> [Problem to solve] Leave out the pictures, then output the lines of the records below from the first through the one containing "L1: none -> 3.3mH (+12V, GND)".

> [Data to use]
--------------------------------

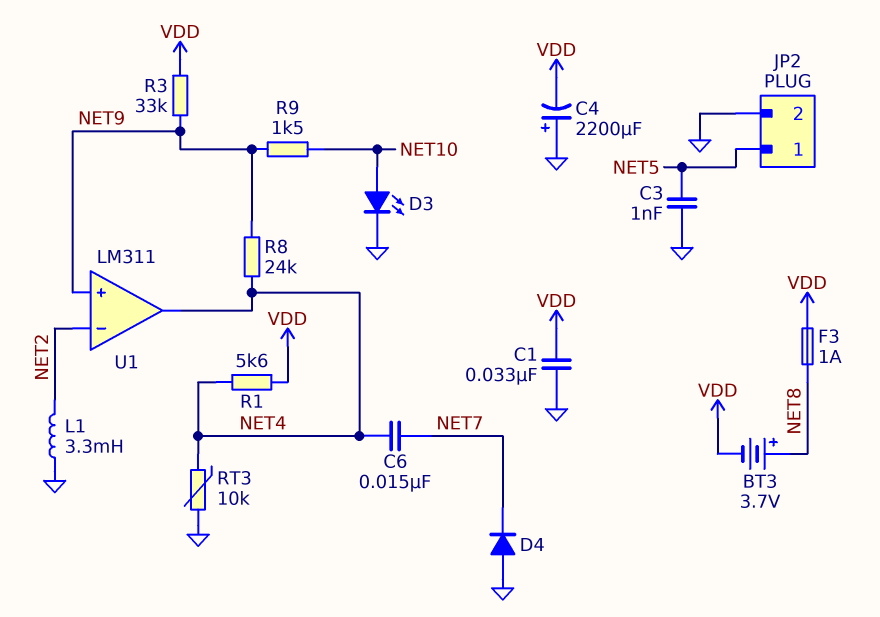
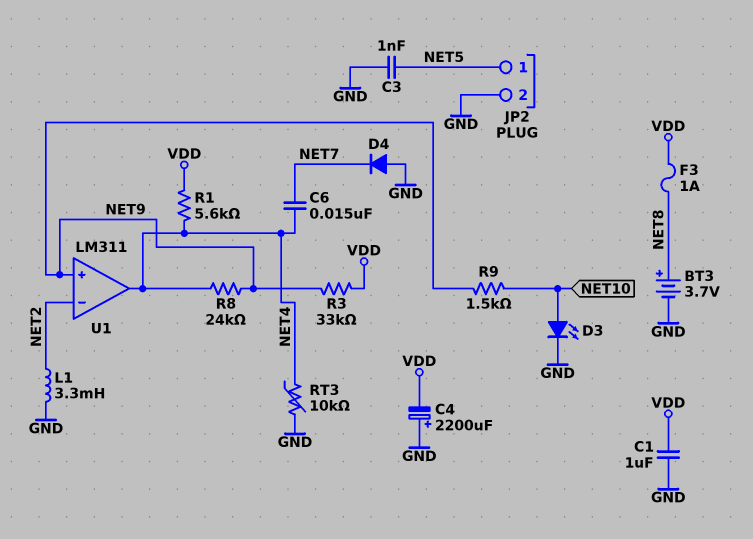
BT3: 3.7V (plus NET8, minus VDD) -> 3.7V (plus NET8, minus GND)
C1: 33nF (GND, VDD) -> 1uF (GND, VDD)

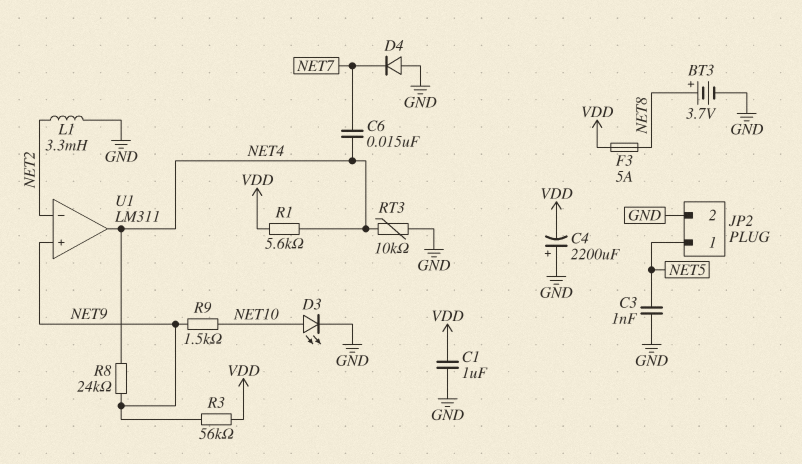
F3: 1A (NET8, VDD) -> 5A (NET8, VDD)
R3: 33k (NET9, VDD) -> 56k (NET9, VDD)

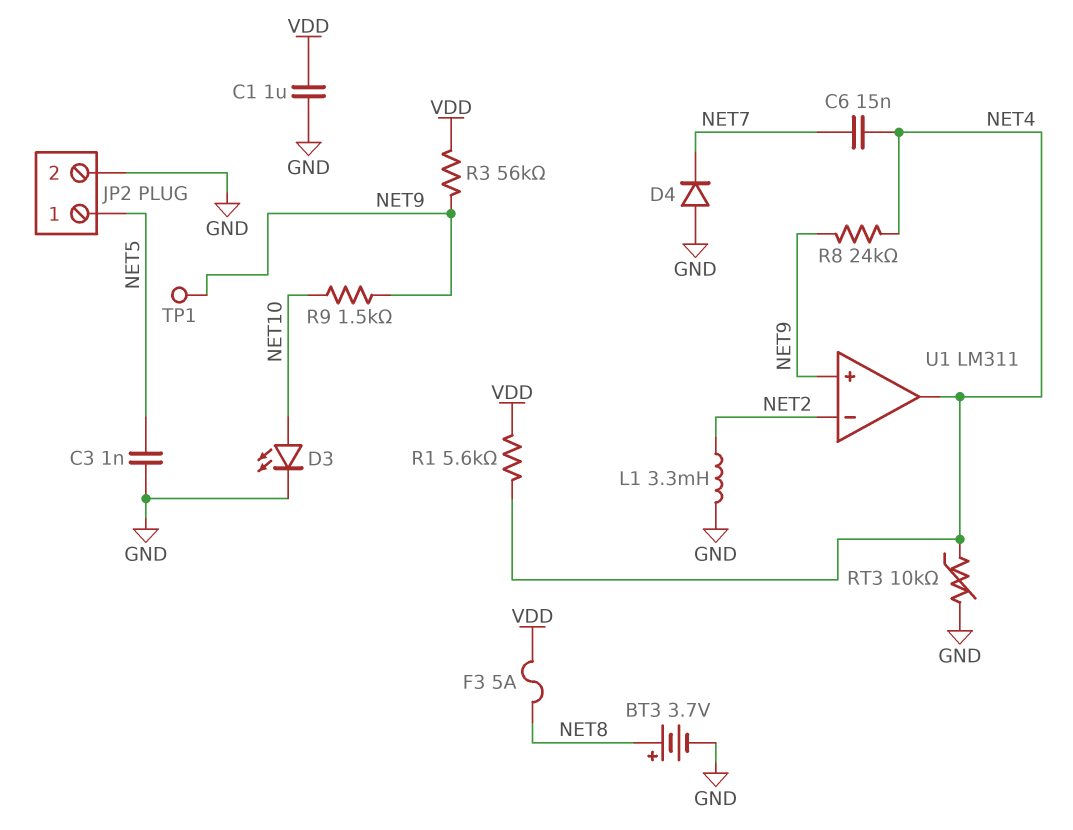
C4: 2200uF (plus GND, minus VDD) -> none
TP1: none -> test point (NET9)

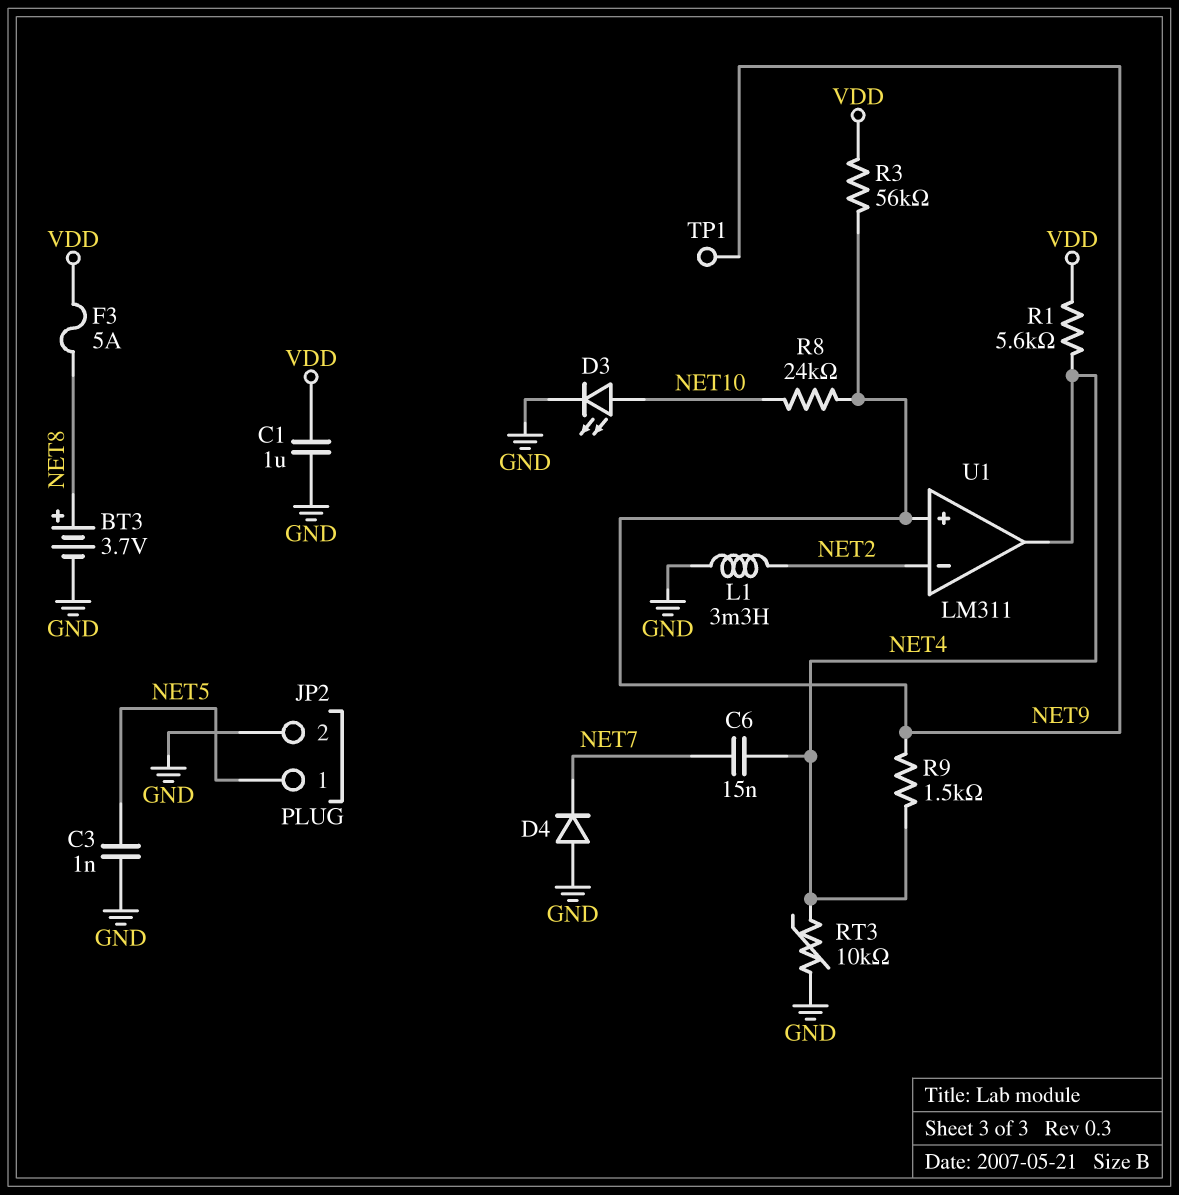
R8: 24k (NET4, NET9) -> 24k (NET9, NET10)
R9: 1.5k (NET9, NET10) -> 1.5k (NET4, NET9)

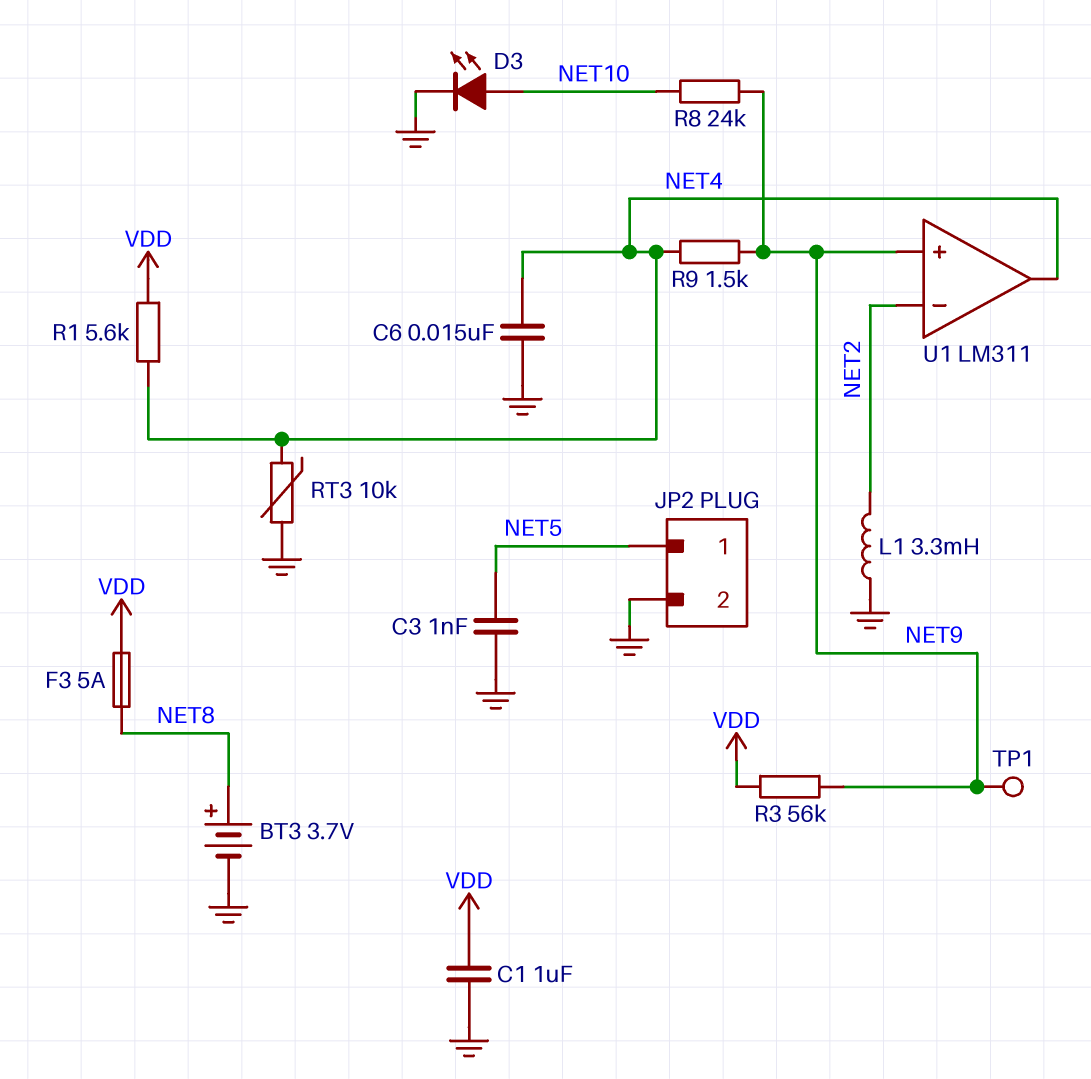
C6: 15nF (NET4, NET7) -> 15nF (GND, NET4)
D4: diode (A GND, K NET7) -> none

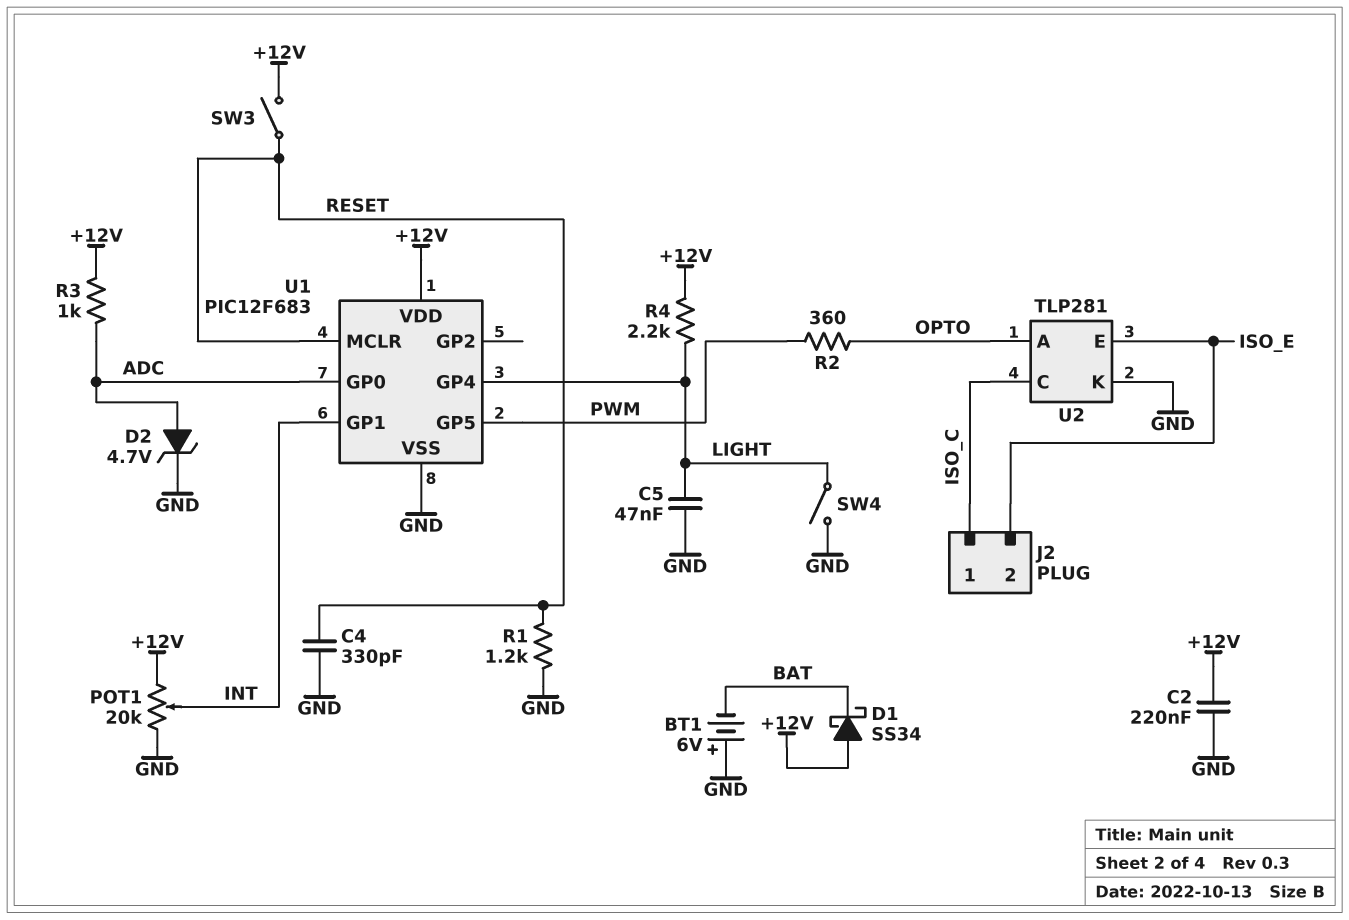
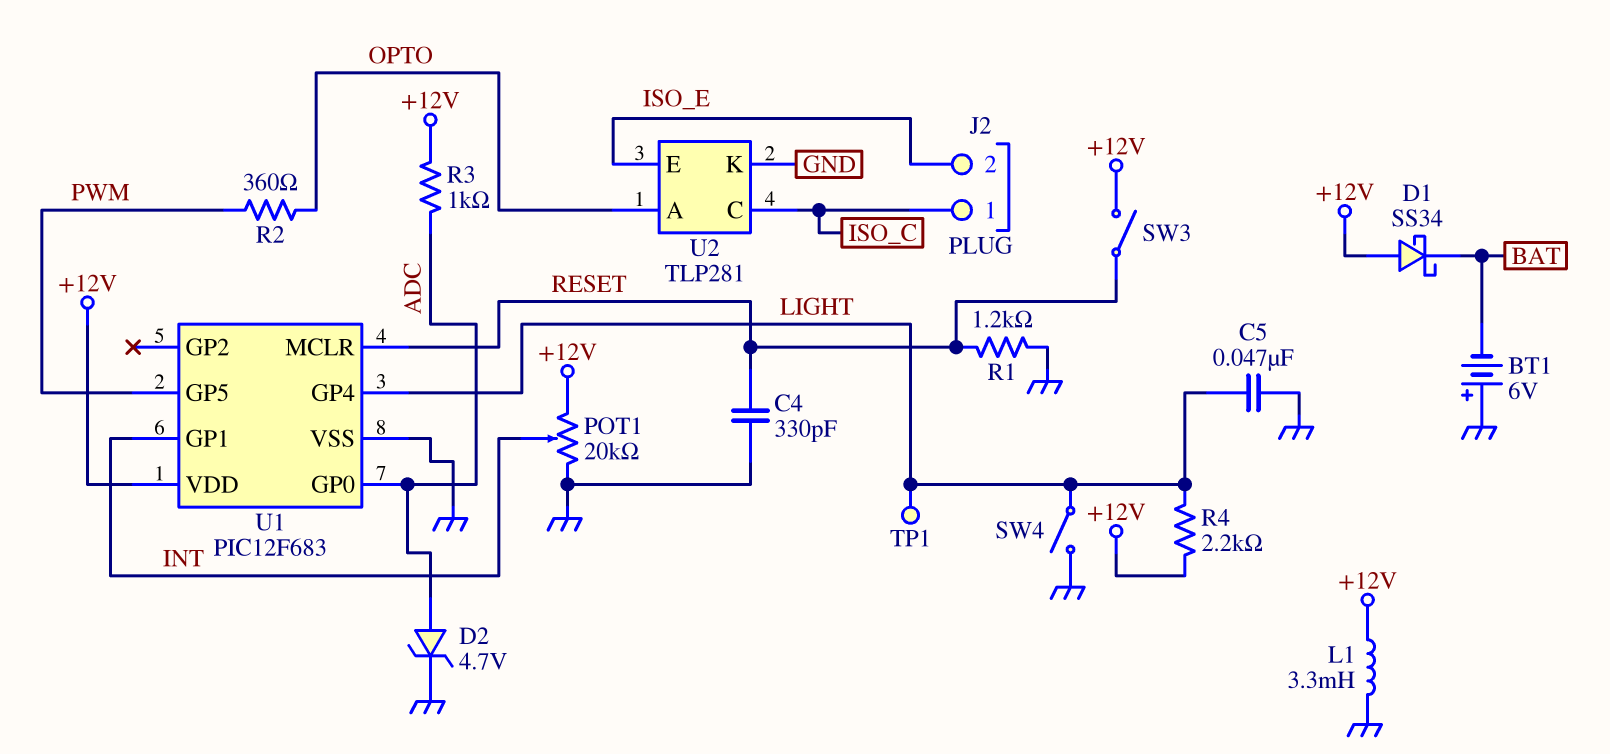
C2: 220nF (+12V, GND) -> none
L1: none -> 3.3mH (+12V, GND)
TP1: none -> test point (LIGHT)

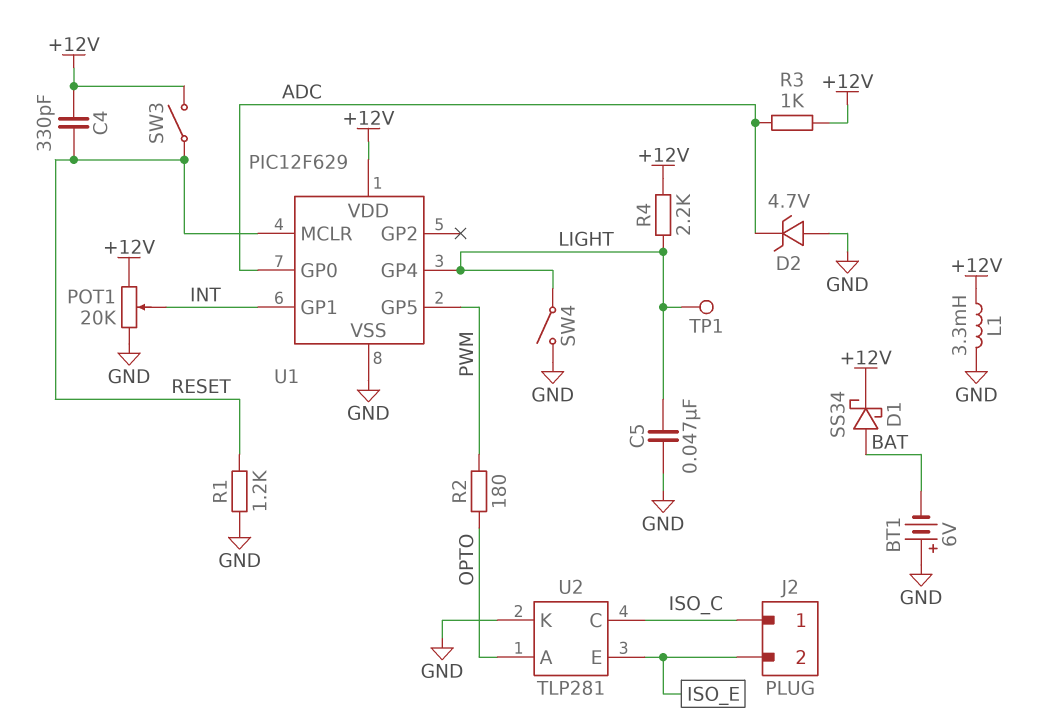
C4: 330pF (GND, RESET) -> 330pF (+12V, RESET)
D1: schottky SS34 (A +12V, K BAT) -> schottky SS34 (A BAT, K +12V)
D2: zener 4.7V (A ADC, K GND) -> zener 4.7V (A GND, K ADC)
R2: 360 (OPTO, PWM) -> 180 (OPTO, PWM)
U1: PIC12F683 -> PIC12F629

--------------------------------

> [Task response]
BT3: 3.7V (plus NET8, minus VDD) -> 3.7V (plus NET8, minus GND)
C1: 33nF (GND, VDD) -> 1uF (GND, VDD)

F3: 1A (NET8, VDD) -> 5A (NET8, VDD)
R3: 33k (NET9, VDD) -> 56k (NET9, VDD)

C4: 2200uF (plus GND, minus VDD) -> none
TP1: none -> test point (NET9)

R8: 24k (NET4, NET9) -> 24k (NET9, NET10)
R9: 1.5k (NET9, NET10) -> 1.5k (NET4, NET9)

C6: 15nF (NET4, NET7) -> 15nF (GND, NET4)
D4: diode (A GND, K NET7) -> none

C2: 220nF (+12V, GND) -> none
L1: none -> 3.3mH (+12V, GND)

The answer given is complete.